__TASK DESCRIPTION__.
Edit the items from the first line through the line containing "blue semicircle: moved 10" by replacing "yellow star" with "green star", changing nothing else. Return only those lines.

[Recorded data]
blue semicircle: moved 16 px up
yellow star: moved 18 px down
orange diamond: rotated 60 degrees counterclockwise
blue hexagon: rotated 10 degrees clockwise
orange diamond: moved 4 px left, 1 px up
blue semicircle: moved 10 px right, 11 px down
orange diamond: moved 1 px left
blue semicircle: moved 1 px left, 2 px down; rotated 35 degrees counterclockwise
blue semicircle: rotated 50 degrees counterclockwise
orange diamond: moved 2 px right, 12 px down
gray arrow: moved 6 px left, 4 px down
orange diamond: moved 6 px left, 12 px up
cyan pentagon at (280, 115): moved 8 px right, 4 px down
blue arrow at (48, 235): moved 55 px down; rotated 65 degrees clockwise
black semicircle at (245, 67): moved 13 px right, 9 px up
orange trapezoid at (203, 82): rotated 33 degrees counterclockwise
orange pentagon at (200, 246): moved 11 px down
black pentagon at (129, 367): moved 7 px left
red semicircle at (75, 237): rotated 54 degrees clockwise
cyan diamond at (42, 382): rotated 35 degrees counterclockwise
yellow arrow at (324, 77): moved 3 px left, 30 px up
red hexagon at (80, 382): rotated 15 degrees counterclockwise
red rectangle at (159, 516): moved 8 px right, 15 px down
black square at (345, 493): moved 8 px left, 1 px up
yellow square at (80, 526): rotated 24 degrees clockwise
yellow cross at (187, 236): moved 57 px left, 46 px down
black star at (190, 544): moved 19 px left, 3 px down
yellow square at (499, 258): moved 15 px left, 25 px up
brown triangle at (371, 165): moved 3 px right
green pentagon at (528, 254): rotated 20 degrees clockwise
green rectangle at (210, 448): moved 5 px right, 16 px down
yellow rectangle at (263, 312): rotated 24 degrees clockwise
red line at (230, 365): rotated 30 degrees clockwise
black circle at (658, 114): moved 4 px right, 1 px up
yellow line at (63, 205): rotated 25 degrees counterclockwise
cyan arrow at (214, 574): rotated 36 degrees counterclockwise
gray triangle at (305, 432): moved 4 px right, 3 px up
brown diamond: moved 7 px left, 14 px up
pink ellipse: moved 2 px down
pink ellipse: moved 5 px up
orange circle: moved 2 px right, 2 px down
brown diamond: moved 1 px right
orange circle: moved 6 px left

__FULL ANSWER__.
blue semicircle: moved 16 px up
green star: moved 18 px down
orange diamond: rotated 60 degrees counterclockwise
blue hexagon: rotated 10 degrees clockwise
orange diamond: moved 4 px left, 1 px up
blue semicircle: moved 10 px right, 11 px down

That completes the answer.